What is needed: Could you return all of the entries below exactly, minus the pictures?

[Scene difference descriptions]
....
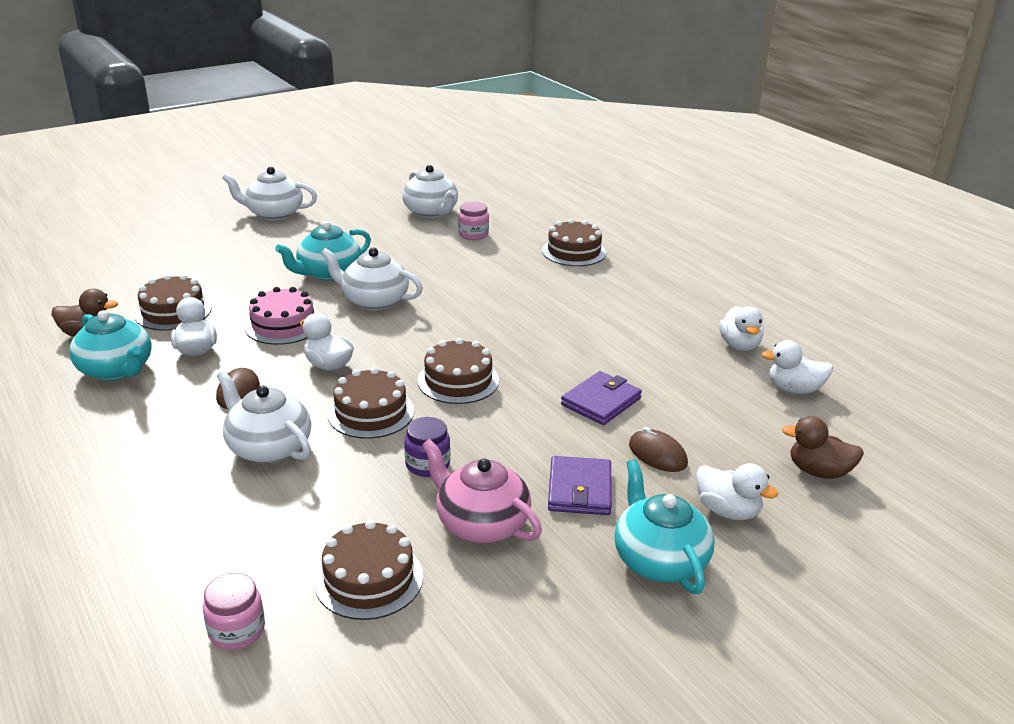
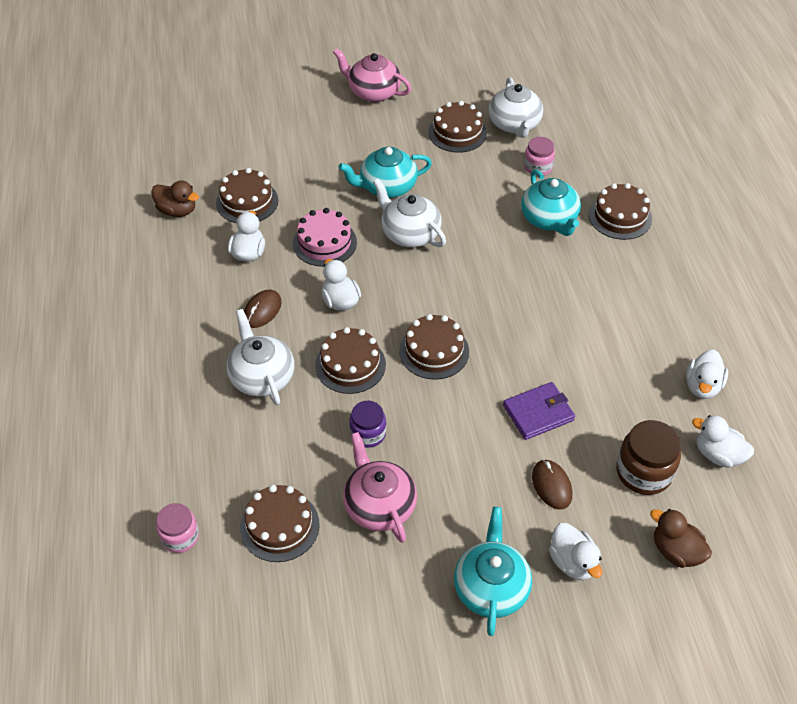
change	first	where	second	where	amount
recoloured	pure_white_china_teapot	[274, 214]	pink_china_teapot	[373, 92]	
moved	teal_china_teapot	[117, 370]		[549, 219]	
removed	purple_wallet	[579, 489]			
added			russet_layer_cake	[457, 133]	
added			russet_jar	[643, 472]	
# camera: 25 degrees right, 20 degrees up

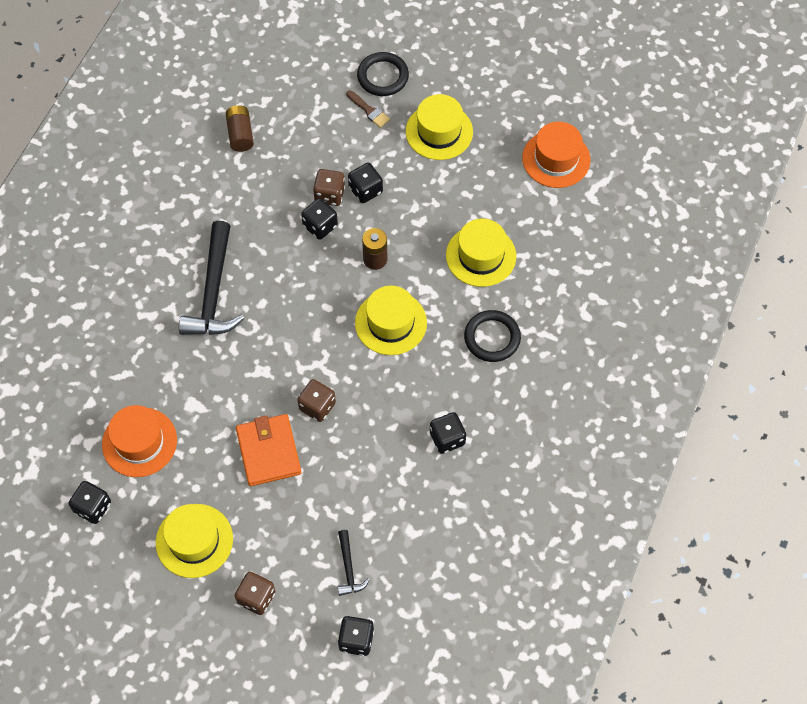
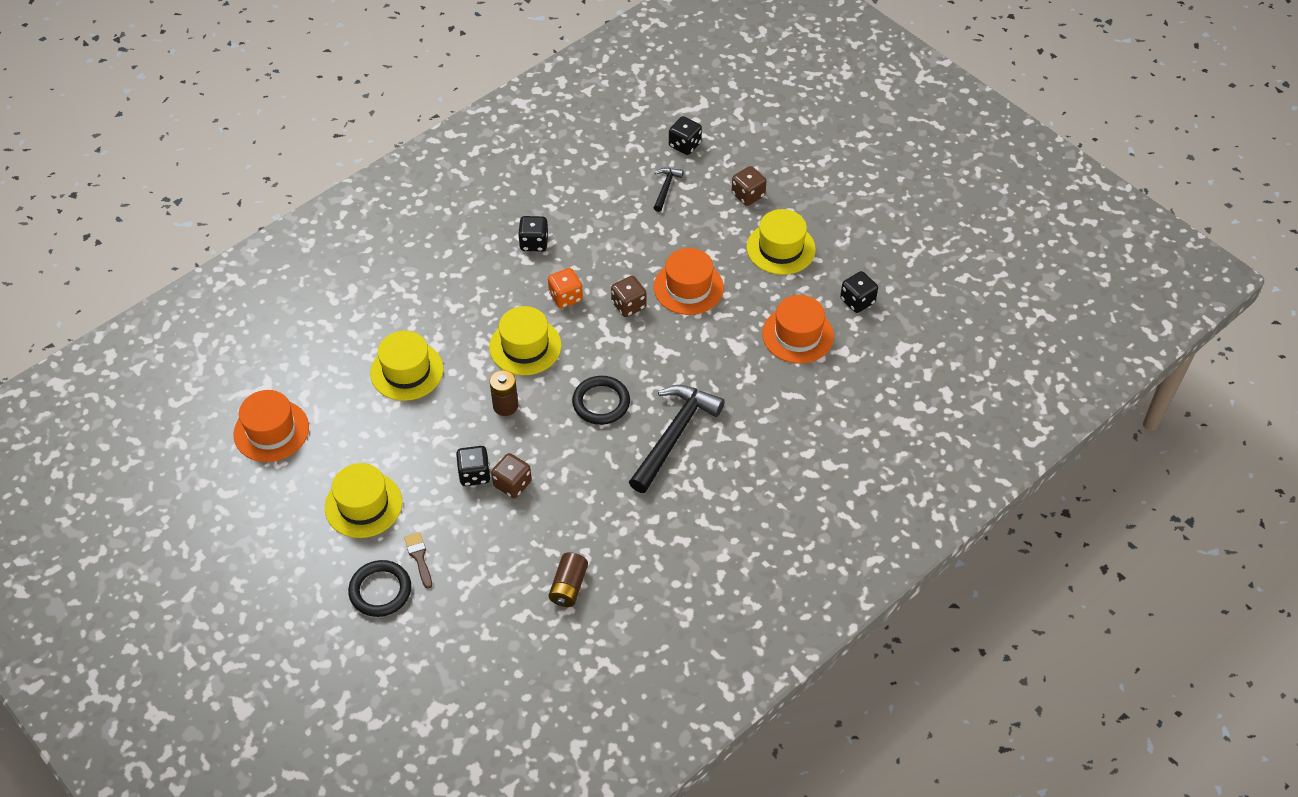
change	first	where	second	where	amount
removed	jet-black_game_die	[320, 226]			
moved	jet-black_hoop	[492, 338]		[601, 402]	
replaced	orange-coloured_wallet	[268, 451]	orange-coloured_top_hat	[688, 287]	
added			orange-coloured_game_die	[565, 297]	
# camera: 155 degrees left, 10 degrees down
....
Completed task:
change	first	where	second	where	amount
recoloured	pure_white_china_teapot	[274, 214]	pink_china_teapot	[373, 92]	
moved	teal_china_teapot	[117, 370]		[549, 219]	
removed	purple_wallet	[579, 489]			
added			russet_layer_cake	[457, 133]	
added			russet_jar	[643, 472]	
# camera: 25 degrees right, 20 degrees up

change	first	where	second	where	amount
removed	jet-black_game_die	[320, 226]			
moved	jet-black_hoop	[492, 338]		[601, 402]	
replaced	orange-coloured_wallet	[268, 451]	orange-coloured_top_hat	[688, 287]	
added			orange-coloured_game_die	[565, 297]	
# camera: 155 degrees left, 10 degrees down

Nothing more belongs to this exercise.